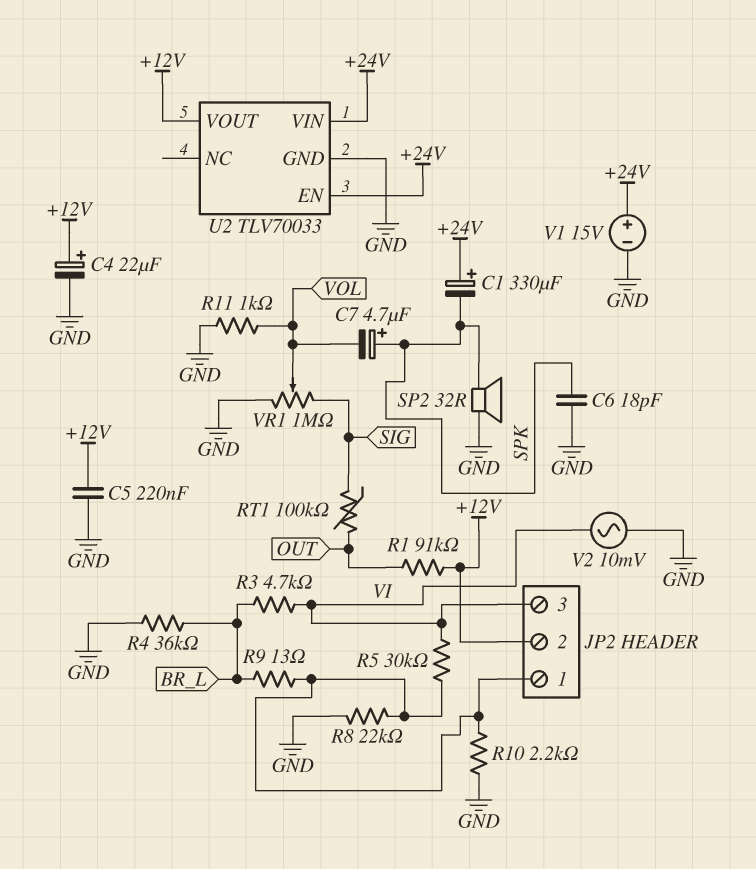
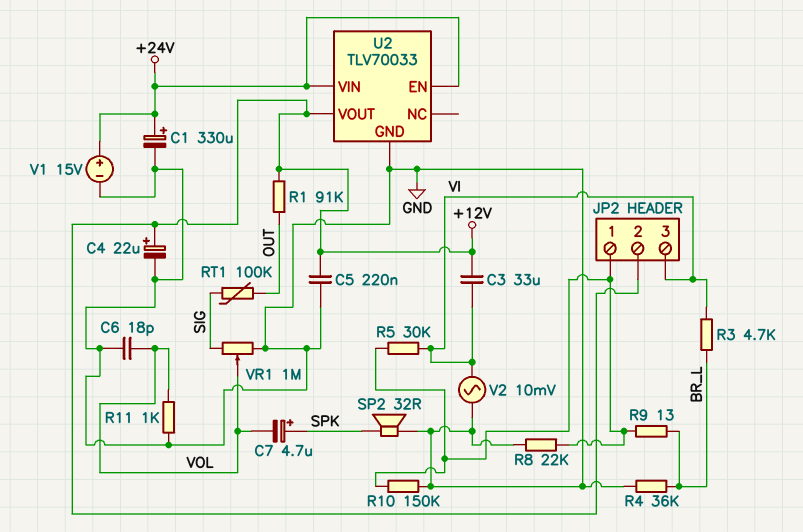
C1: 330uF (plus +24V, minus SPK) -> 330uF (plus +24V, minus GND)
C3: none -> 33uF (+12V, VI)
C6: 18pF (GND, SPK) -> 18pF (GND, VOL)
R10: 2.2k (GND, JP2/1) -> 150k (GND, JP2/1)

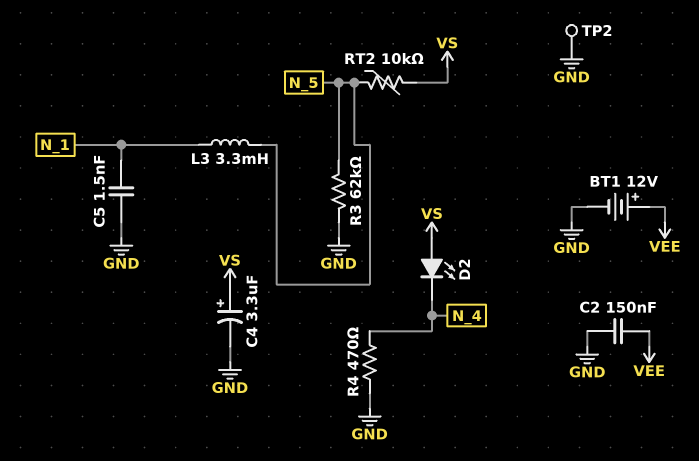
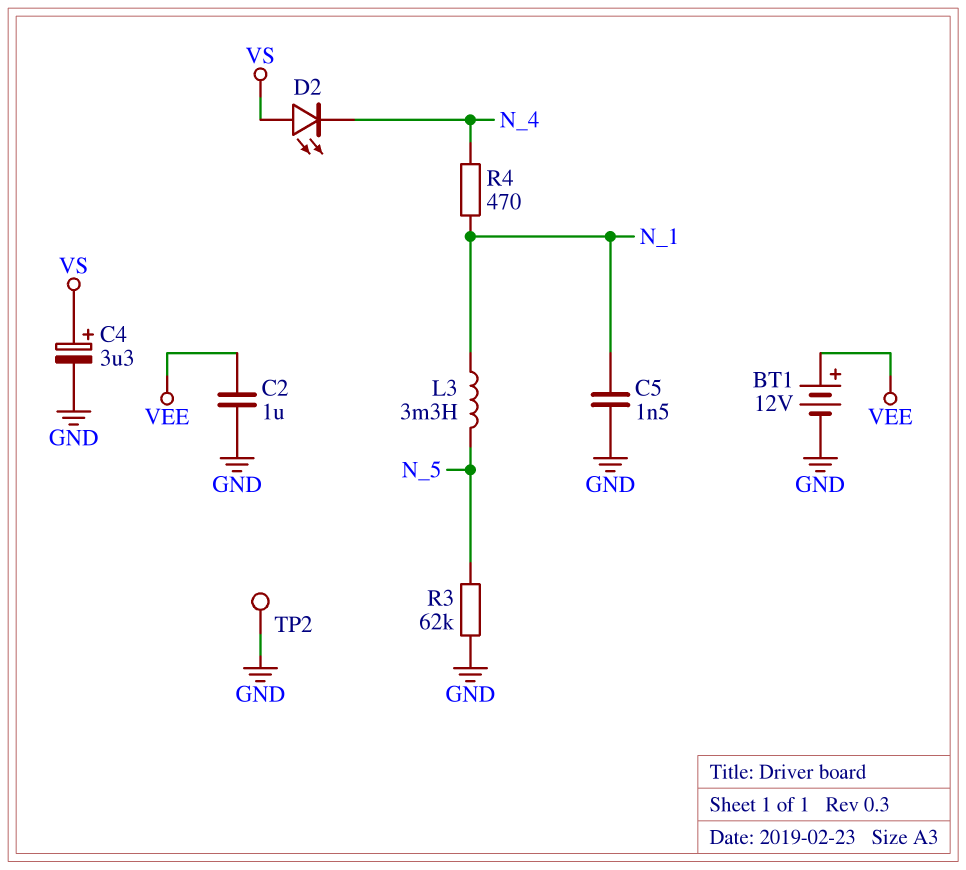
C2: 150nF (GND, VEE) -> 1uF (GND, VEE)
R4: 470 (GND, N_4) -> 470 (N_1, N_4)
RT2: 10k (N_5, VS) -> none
◆ ◆ ◆ ◆ ◆
Write everything in the records out exactly, apart from the pictures.

Response area:
C1: 330uF (plus +24V, minus SPK) -> 330uF (plus +24V, minus GND)
C3: none -> 33uF (+12V, VI)
C6: 18pF (GND, SPK) -> 18pF (GND, VOL)
R10: 2.2k (GND, JP2/1) -> 150k (GND, JP2/1)

C2: 150nF (GND, VEE) -> 1uF (GND, VEE)
R4: 470 (GND, N_4) -> 470 (N_1, N_4)
RT2: 10k (N_5, VS) -> none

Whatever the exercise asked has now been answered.